**The problem**
Word for word, restate the lines that run from the line containing "BAT1: 4.5V (plus" to the last line of the records below.

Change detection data
====
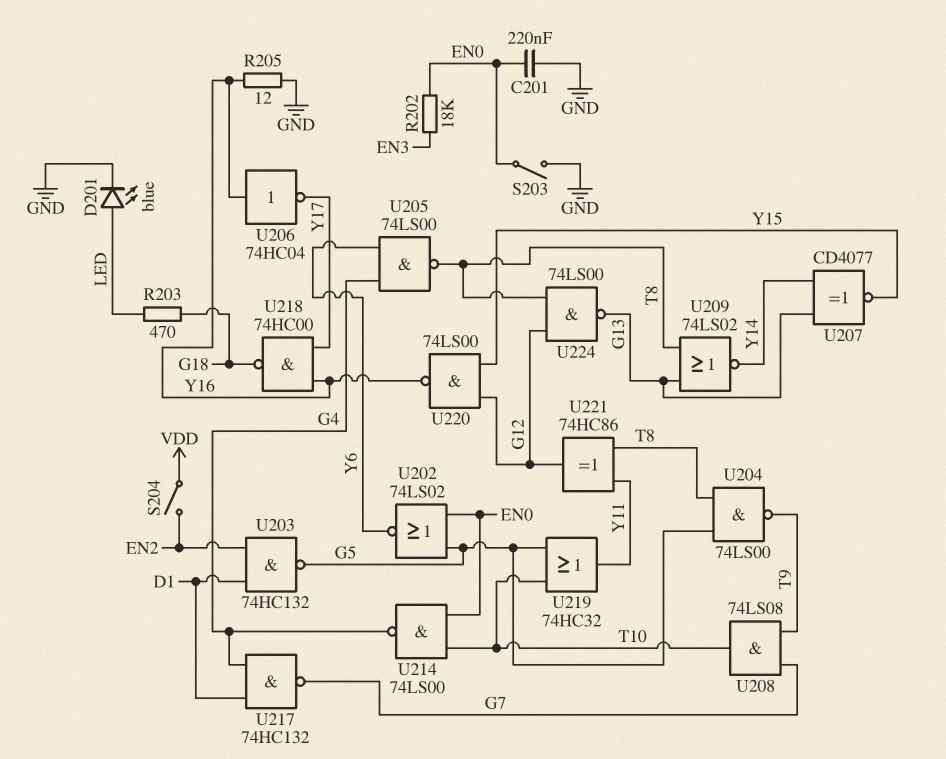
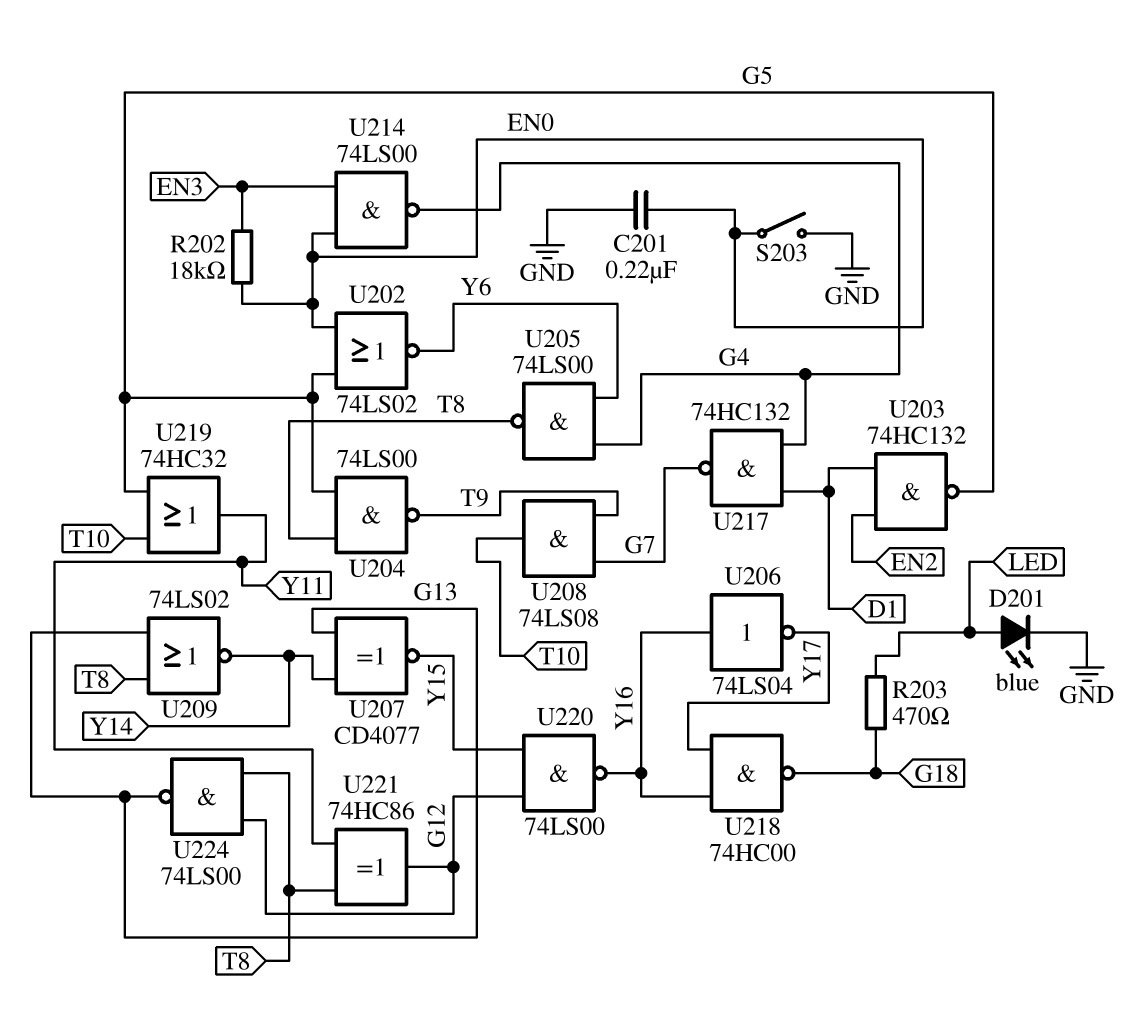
R205: 12 (GND, Y16) -> none
S204: switch (EN2, VDD) -> none
U206: NOT 74HC04 (in Y16, out Y17) -> NOT 74LS04 (in Y16, out Y17)
U214: NAND 74LS00 (in EN0, in T10, out G4) -> NAND 74LS00 (in EN0, in EN3, out G4)

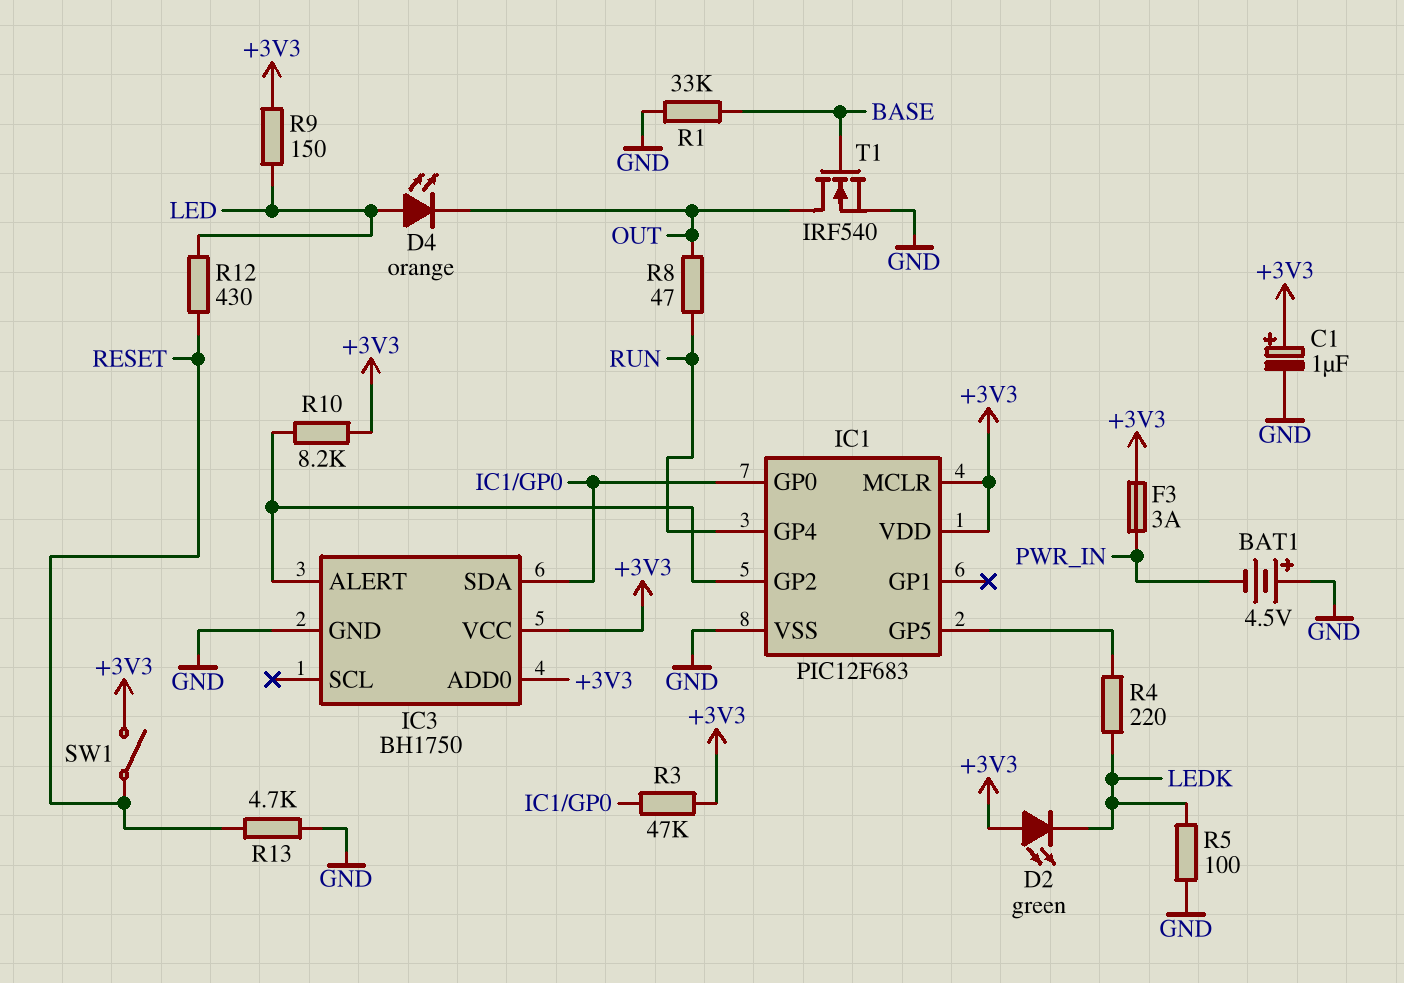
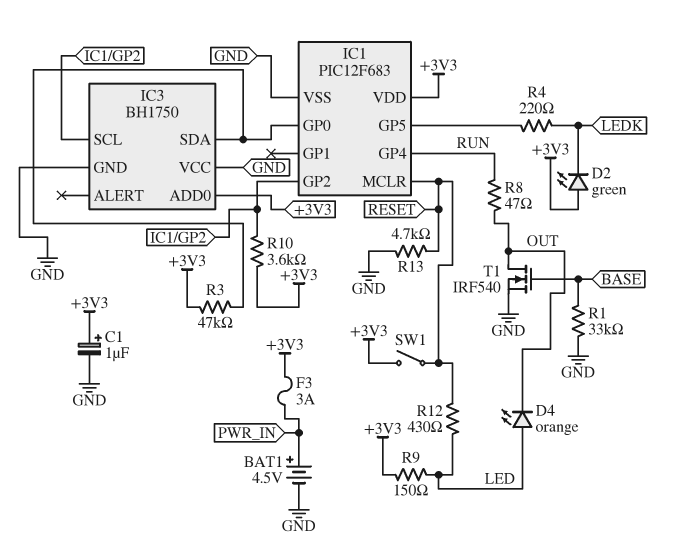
BAT1: 4.5V (plus GND, minus PWR_IN) -> 4.5V (plus PWR_IN, minus GND)
IC1 pin MCLR: +3V3 -> RESET
IC3 pin ALERT: IC1/GP2 -> none
IC3 pin SCL: none -> IC1/GP2
IC3 pin VCC: +3V3 -> GND
R5: 100 (GND, LEDK) -> none
R10: 8.2k (+3V3, IC1/GP2) -> 3.6k (+3V3, IC1/GP2)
====
**Output for this exercise**
BAT1: 4.5V (plus GND, minus PWR_IN) -> 4.5V (plus PWR_IN, minus GND)
IC1 pin MCLR: +3V3 -> RESET
IC3 pin ALERT: IC1/GP2 -> none
IC3 pin SCL: none -> IC1/GP2
IC3 pin VCC: +3V3 -> GND
R5: 100 (GND, LEDK) -> none
R10: 8.2k (+3V3, IC1/GP2) -> 3.6k (+3V3, IC1/GP2)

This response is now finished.